MATERIAL PROVIDED
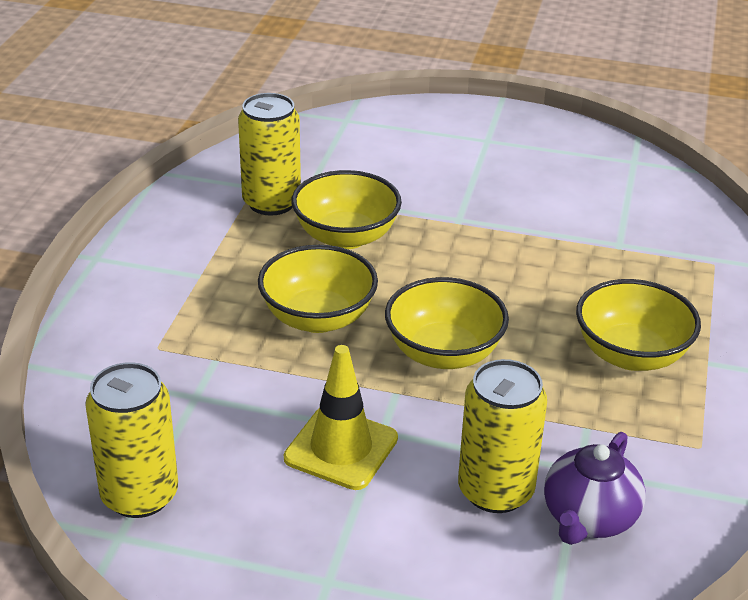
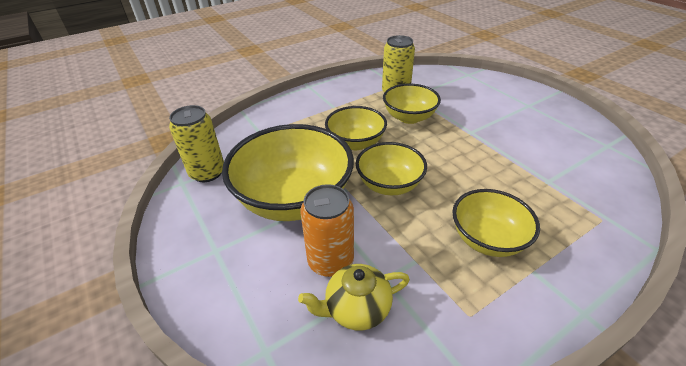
camera: 45 degrees right, 5 degrees up
(341, 448) = (294, 199): yellow traffic cone -> yellow bowl
(495, 491) = (330, 261): yellow can -> orange can
(589, 518) = (356, 308): purple teapot -> yellow teapot

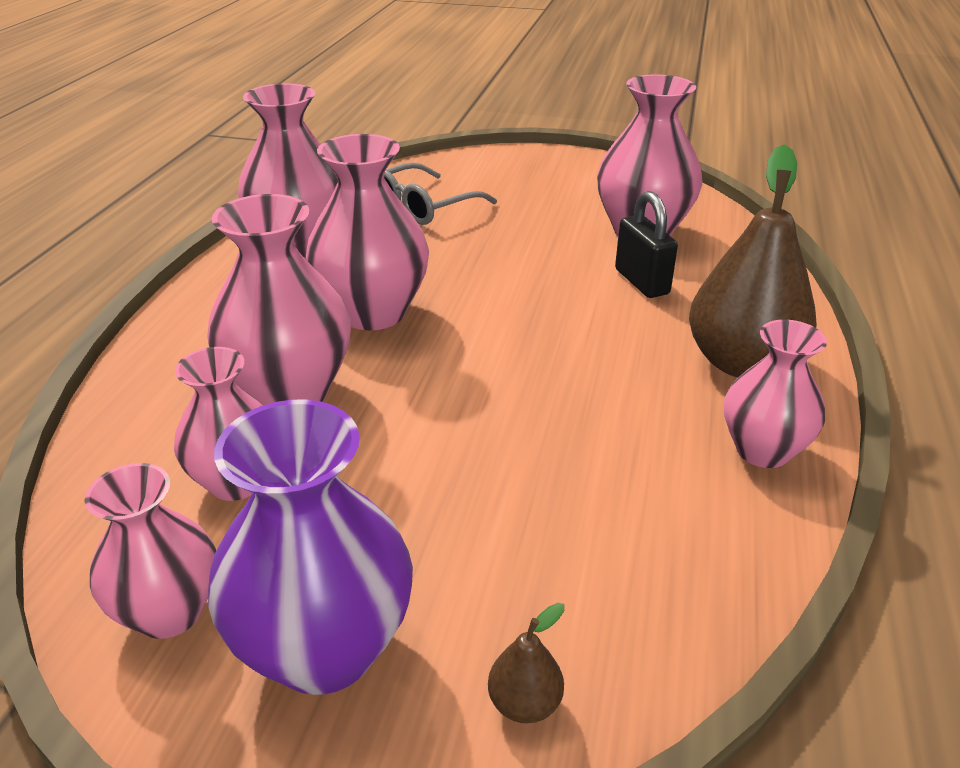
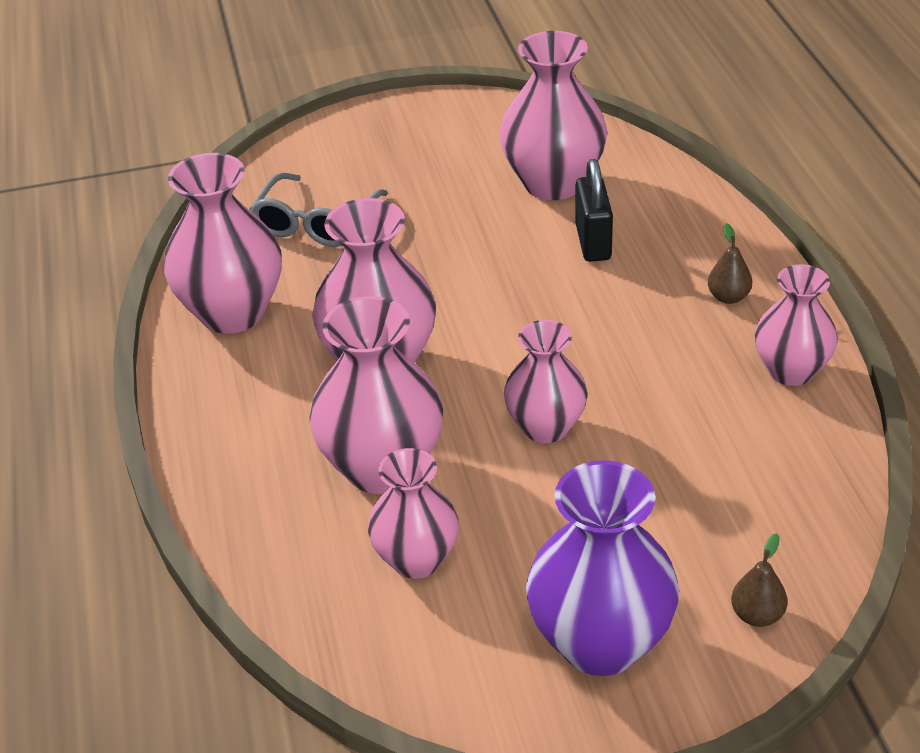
camera: 25 degrees left, 5 degrees up
(169, 612) = (467, 670): pink vase -> pink vase (545, 427)
(641, 282) = (593, 242): black padlock -> black padlock turned 45 degrees clockwise
(741, 363) = (728, 297): brown pear -> brown pear, size x0.41

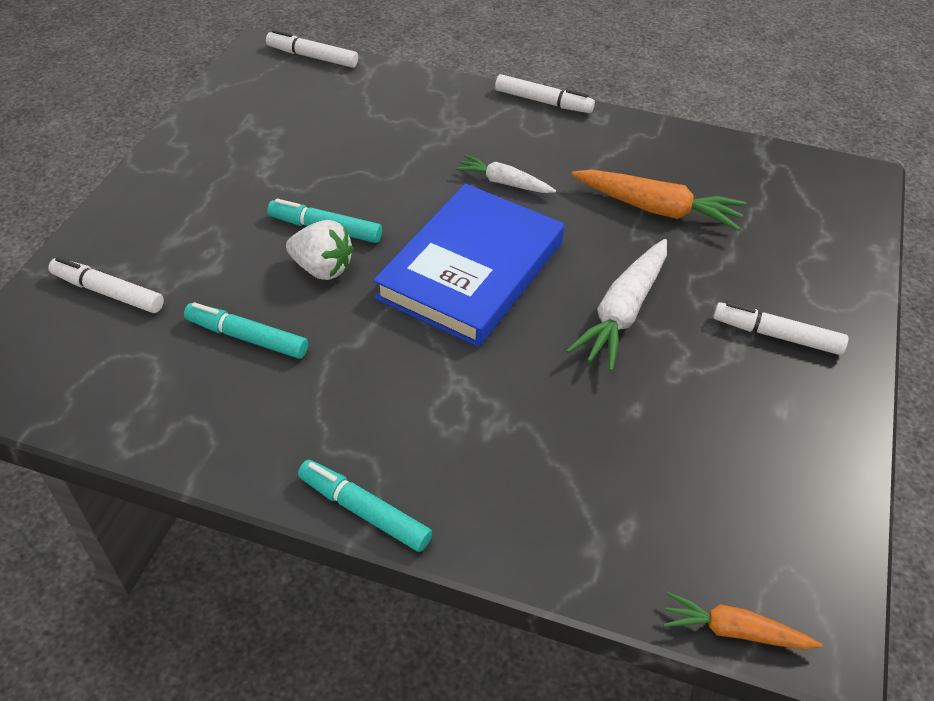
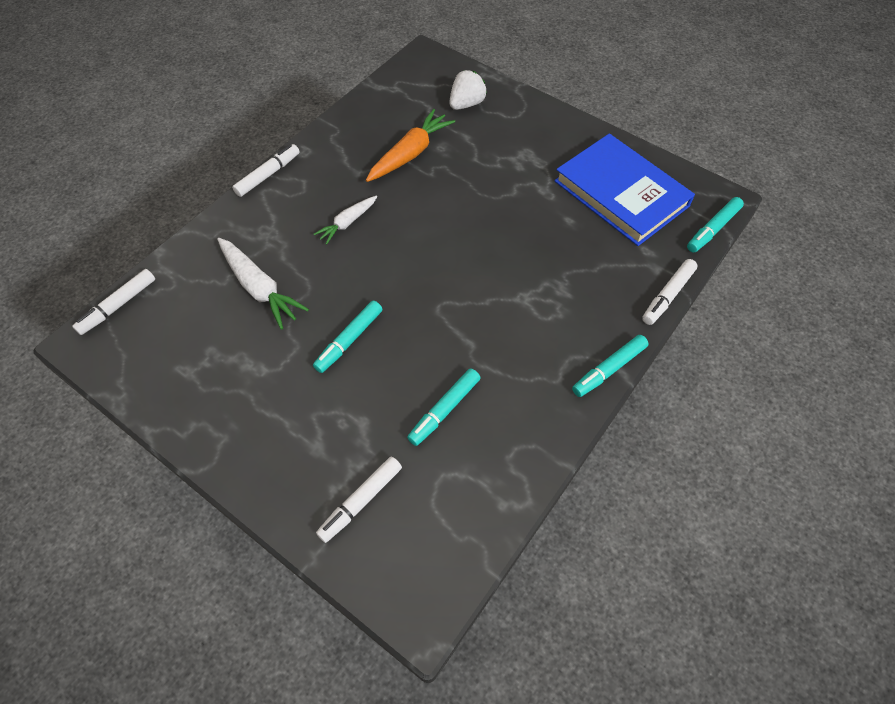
camera: 70 degrees left, 10 degrees up
(322, 268) = (391, 350): white strawberry -> white strawberry (466, 104)
(471, 270) = (427, 264): blue book -> blue book (621, 193)
(622, 312) = (493, 201): white carrot -> white carrot (259, 288)
(734, 630) = (712, 229): orange carrot -> turquoise marker
(776, 335) = (534, 141): white marker -> white marker (667, 296)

ABOUT THIS EXERCISE
In the entries above, find each line that has the word "camera". Copy it.

OUTPUT BELOW
camera: 45 degrees right, 5 degrees up
camera: 25 degrees left, 5 degrees up
camera: 70 degrees left, 10 degrees up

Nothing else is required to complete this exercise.